==== Records supplied
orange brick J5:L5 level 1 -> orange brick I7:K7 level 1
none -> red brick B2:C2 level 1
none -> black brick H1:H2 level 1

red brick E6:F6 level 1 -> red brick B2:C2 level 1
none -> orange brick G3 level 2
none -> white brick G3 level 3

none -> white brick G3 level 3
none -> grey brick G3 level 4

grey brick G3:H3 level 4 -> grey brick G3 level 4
========
==== Records supplied
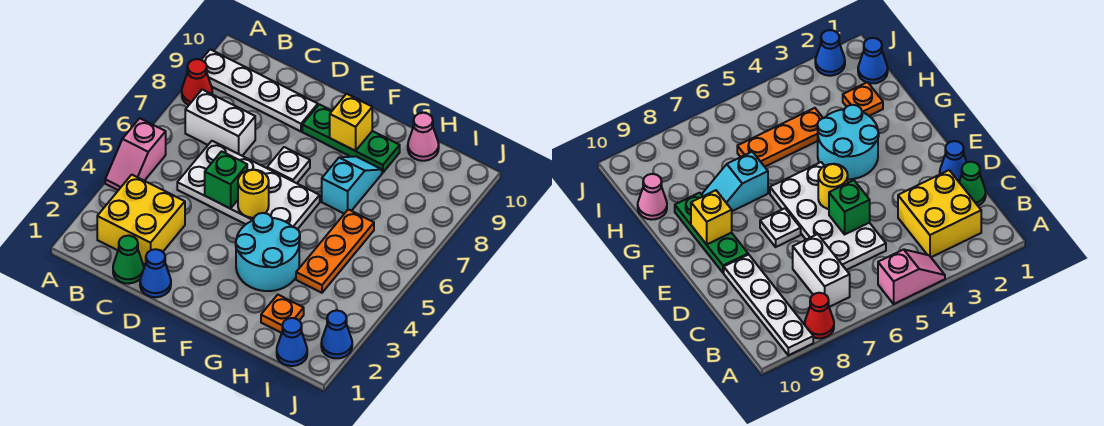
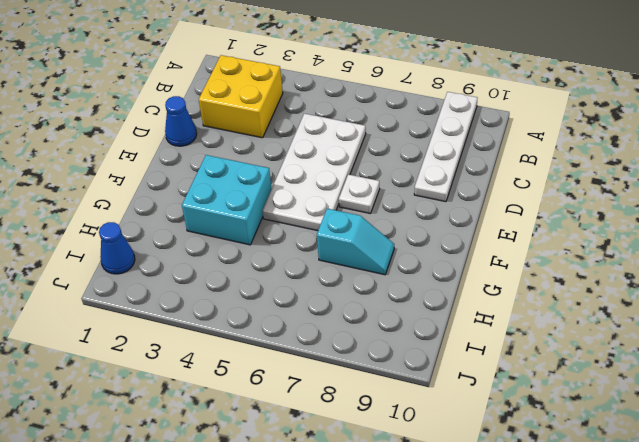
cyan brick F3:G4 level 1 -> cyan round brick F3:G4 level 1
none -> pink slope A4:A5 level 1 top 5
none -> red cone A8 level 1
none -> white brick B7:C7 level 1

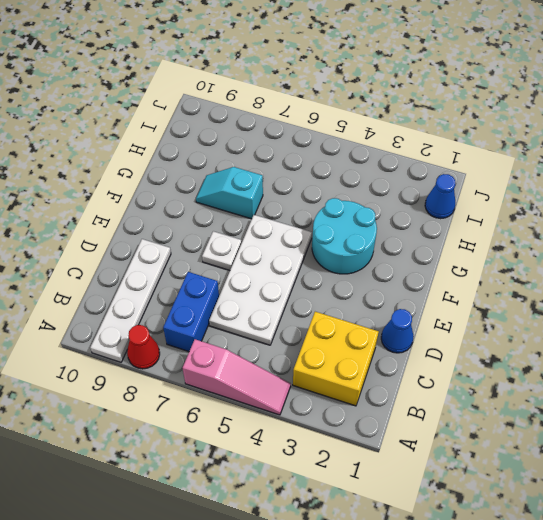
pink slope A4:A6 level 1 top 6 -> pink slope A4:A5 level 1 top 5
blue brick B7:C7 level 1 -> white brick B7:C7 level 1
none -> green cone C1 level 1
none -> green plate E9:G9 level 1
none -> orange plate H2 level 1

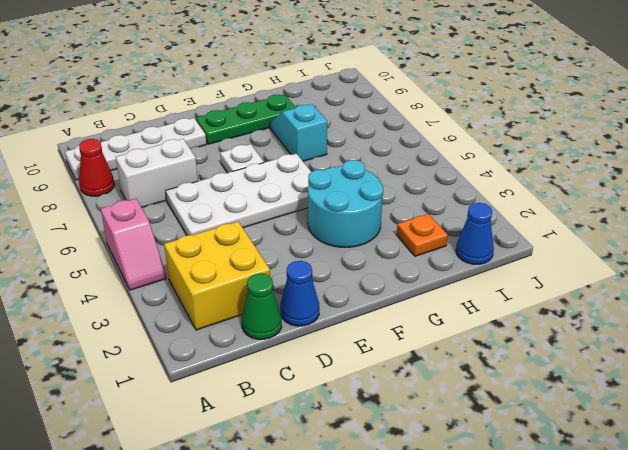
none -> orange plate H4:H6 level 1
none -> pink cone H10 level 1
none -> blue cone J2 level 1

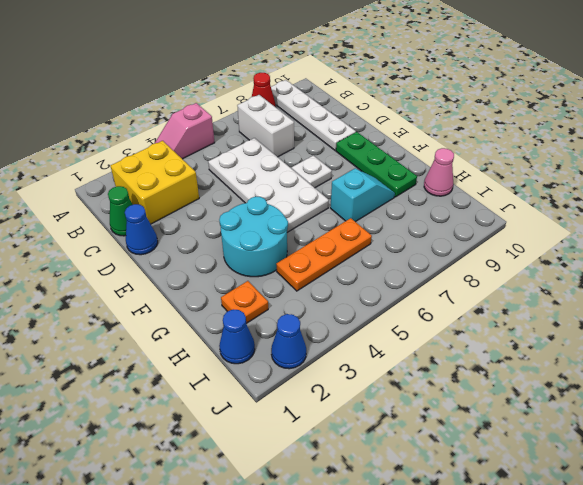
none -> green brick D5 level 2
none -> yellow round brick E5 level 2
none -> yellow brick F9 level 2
========
==== Records supplied
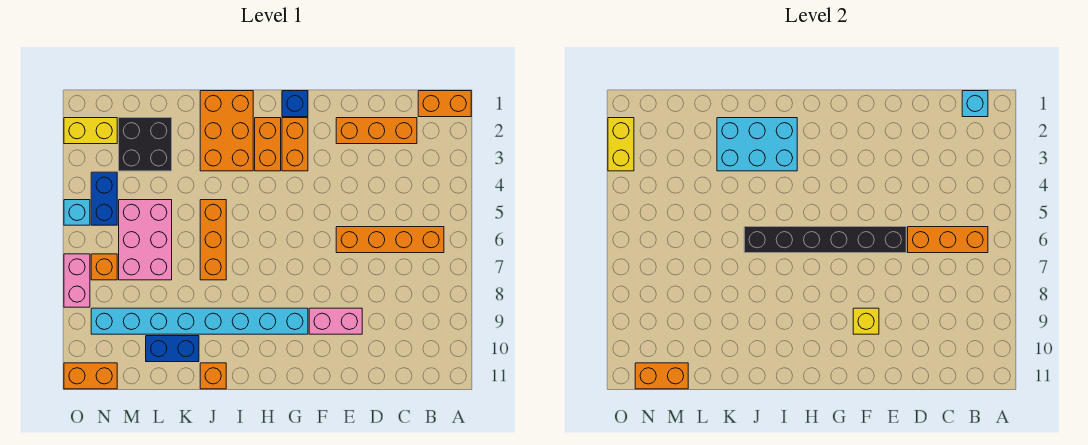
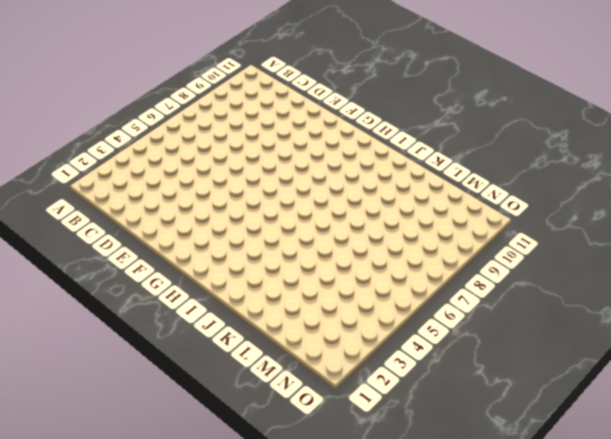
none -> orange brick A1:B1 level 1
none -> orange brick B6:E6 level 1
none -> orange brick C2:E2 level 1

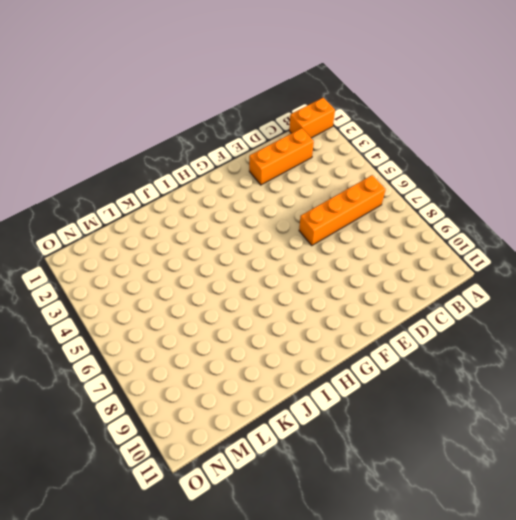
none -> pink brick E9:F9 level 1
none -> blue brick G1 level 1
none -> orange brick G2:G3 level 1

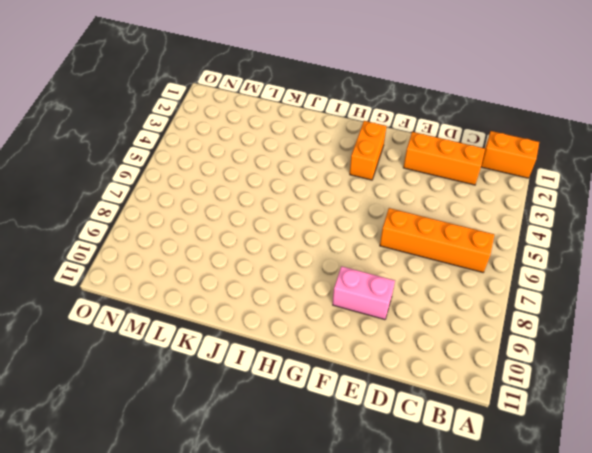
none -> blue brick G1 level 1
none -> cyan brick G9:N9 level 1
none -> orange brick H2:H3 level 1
========
◆ **About this task**:
In the records above, find the line with "none -> green cone C1 level 1" and the line with "none -> yellow brick F9 level 2", then restate word for word only those two lines and all lines between, omitting pictures.

◆ **Answer to this problem**:
none -> green cone C1 level 1
none -> green plate E9:G9 level 1
none -> orange plate H2 level 1

none -> orange plate H4:H6 level 1
none -> pink cone H10 level 1
none -> blue cone J2 level 1

none -> green brick D5 level 2
none -> yellow round brick E5 level 2
none -> yellow brick F9 level 2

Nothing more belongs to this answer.